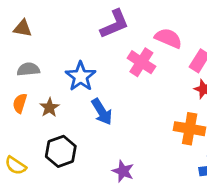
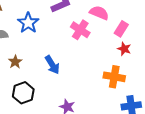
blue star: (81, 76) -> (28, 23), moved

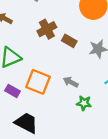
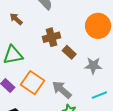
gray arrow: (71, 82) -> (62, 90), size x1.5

-=-=-

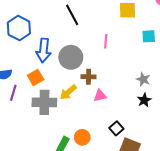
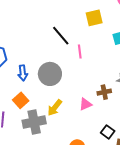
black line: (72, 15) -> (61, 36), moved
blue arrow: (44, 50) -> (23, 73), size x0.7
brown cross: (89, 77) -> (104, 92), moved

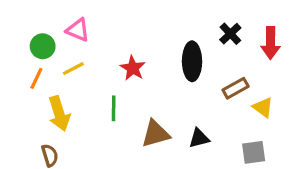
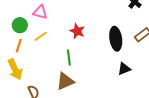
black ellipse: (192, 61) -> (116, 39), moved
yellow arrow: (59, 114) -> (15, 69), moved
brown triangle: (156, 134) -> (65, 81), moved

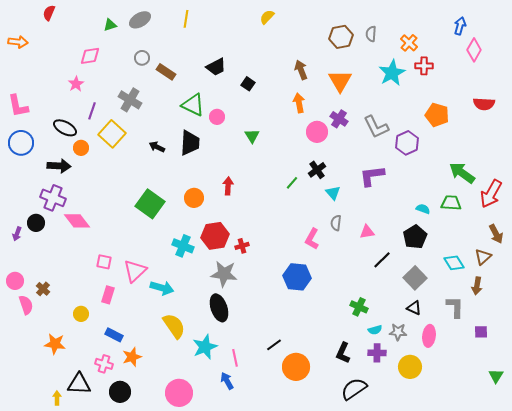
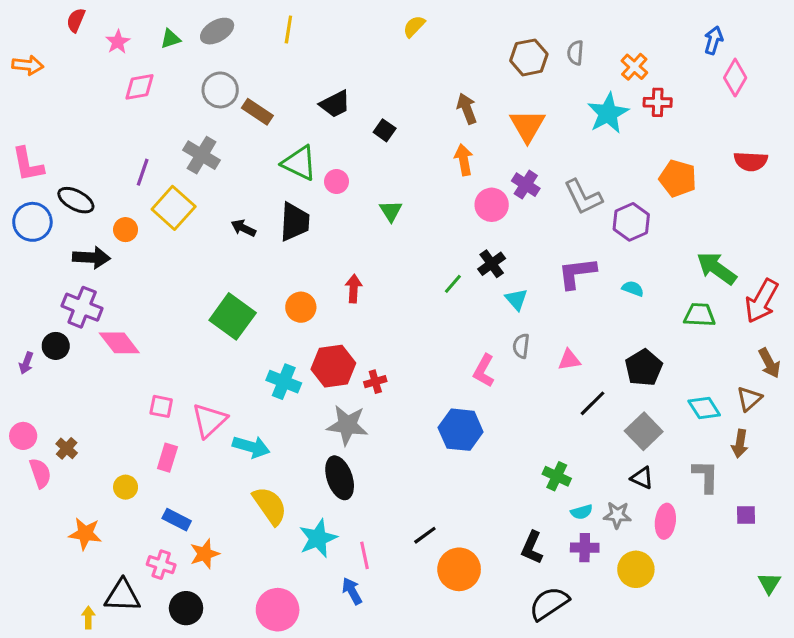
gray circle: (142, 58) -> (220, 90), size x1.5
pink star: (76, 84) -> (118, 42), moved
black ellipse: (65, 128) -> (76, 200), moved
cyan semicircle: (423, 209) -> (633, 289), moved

-=-=-

Exercise requirements:
Lines containing the word "brown" are to be pulled from the records and copied.

Answer:
brown cross: (89, 77) -> (104, 92), moved
brown triangle: (156, 134) -> (65, 81), moved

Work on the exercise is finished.